── DATA FOR THE TASK ──

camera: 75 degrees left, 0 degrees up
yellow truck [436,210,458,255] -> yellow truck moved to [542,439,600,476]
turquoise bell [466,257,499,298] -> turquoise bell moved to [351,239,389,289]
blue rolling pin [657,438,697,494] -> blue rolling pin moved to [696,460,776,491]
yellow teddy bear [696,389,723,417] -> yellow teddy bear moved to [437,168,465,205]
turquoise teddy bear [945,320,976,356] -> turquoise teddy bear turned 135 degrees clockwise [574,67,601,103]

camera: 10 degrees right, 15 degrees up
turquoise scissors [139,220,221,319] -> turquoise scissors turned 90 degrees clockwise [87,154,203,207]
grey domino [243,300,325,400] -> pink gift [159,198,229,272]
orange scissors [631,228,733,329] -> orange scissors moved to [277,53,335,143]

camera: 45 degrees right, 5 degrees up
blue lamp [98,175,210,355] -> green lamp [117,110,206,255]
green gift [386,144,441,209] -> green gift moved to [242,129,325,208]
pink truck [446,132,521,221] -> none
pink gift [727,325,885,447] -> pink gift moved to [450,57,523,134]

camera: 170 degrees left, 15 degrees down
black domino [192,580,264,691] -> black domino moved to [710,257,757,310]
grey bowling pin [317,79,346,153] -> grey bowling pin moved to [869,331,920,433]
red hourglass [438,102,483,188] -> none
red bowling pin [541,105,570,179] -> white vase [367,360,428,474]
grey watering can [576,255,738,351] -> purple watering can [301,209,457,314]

───

From the first line to the last, write out the data exactly.

== WRITTEN ANSWER ==
camera: 75 degrees left, 0 degrees up
yellow truck [436,210,458,255] -> yellow truck moved to [542,439,600,476]
turquoise bell [466,257,499,298] -> turquoise bell moved to [351,239,389,289]
blue rolling pin [657,438,697,494] -> blue rolling pin moved to [696,460,776,491]
yellow teddy bear [696,389,723,417] -> yellow teddy bear moved to [437,168,465,205]
turquoise teddy bear [945,320,976,356] -> turquoise teddy bear turned 135 degrees clockwise [574,67,601,103]

camera: 10 degrees right, 15 degrees up
turquoise scissors [139,220,221,319] -> turquoise scissors turned 90 degrees clockwise [87,154,203,207]
grey domino [243,300,325,400] -> pink gift [159,198,229,272]
orange scissors [631,228,733,329] -> orange scissors moved to [277,53,335,143]

camera: 45 degrees right, 5 degrees up
blue lamp [98,175,210,355] -> green lamp [117,110,206,255]
green gift [386,144,441,209] -> green gift moved to [242,129,325,208]
pink truck [446,132,521,221] -> none
pink gift [727,325,885,447] -> pink gift moved to [450,57,523,134]

camera: 170 degrees left, 15 degrees down
black domino [192,580,264,691] -> black domino moved to [710,257,757,310]
grey bowling pin [317,79,346,153] -> grey bowling pin moved to [869,331,920,433]
red hourglass [438,102,483,188] -> none
red bowling pin [541,105,570,179] -> white vase [367,360,428,474]
grey watering can [576,255,738,351] -> purple watering can [301,209,457,314]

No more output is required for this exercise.